Items from a dataset:
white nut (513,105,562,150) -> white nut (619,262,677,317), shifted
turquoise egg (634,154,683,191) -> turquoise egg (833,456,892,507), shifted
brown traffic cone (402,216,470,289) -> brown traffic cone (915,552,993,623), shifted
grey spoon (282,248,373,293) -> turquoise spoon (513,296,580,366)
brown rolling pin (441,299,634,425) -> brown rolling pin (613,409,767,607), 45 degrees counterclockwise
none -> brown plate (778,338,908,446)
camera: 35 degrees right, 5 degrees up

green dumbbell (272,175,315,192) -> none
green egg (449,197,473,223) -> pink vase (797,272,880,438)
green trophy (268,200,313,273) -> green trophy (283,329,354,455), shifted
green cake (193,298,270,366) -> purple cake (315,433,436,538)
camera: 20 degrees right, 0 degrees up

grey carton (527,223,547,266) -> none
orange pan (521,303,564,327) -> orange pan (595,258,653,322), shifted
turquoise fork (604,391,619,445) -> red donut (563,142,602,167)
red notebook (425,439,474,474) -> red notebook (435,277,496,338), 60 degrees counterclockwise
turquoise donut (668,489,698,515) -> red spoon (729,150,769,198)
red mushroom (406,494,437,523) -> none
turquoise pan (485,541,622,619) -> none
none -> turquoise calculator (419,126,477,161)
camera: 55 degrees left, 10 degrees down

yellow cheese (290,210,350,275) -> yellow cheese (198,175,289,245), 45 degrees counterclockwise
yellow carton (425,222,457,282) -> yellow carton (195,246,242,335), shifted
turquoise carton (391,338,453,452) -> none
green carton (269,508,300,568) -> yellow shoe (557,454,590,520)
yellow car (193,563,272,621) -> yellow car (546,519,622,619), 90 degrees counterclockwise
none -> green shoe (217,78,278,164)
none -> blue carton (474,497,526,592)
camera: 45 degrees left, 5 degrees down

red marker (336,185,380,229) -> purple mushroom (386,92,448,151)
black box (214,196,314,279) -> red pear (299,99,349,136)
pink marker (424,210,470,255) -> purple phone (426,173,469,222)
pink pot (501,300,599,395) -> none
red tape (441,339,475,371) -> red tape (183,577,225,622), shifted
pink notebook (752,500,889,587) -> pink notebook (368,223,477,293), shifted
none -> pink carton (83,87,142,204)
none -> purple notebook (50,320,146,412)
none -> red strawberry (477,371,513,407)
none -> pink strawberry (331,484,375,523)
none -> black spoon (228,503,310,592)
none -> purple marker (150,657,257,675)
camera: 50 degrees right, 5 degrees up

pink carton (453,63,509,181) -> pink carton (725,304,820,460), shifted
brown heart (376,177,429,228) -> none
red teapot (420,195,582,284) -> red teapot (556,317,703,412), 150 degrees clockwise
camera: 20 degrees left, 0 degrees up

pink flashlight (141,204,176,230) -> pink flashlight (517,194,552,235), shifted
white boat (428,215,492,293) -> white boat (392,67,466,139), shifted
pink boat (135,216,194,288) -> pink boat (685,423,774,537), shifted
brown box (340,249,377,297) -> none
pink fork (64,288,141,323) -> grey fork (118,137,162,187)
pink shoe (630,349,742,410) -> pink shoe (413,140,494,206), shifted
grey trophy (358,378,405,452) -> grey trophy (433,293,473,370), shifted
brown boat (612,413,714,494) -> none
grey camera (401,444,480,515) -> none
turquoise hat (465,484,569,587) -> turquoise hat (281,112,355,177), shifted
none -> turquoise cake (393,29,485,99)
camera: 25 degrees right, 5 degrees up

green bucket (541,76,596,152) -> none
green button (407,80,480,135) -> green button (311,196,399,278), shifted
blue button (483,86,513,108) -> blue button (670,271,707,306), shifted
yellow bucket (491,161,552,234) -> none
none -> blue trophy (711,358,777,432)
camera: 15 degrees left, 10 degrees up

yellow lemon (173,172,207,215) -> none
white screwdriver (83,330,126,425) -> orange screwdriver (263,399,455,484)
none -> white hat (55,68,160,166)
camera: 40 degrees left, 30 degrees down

> **YOUR OBJECTIVE**:
Reproduce exactly the lines that run from the start of the records to the line with "none -> brown plate (778,338,908,446)", both included.

> **SOLUTION TO THIS EXERCISE**:
white nut (513,105,562,150) -> white nut (619,262,677,317), shifted
turquoise egg (634,154,683,191) -> turquoise egg (833,456,892,507), shifted
brown traffic cone (402,216,470,289) -> brown traffic cone (915,552,993,623), shifted
grey spoon (282,248,373,293) -> turquoise spoon (513,296,580,366)
brown rolling pin (441,299,634,425) -> brown rolling pin (613,409,767,607), 45 degrees counterclockwise
none -> brown plate (778,338,908,446)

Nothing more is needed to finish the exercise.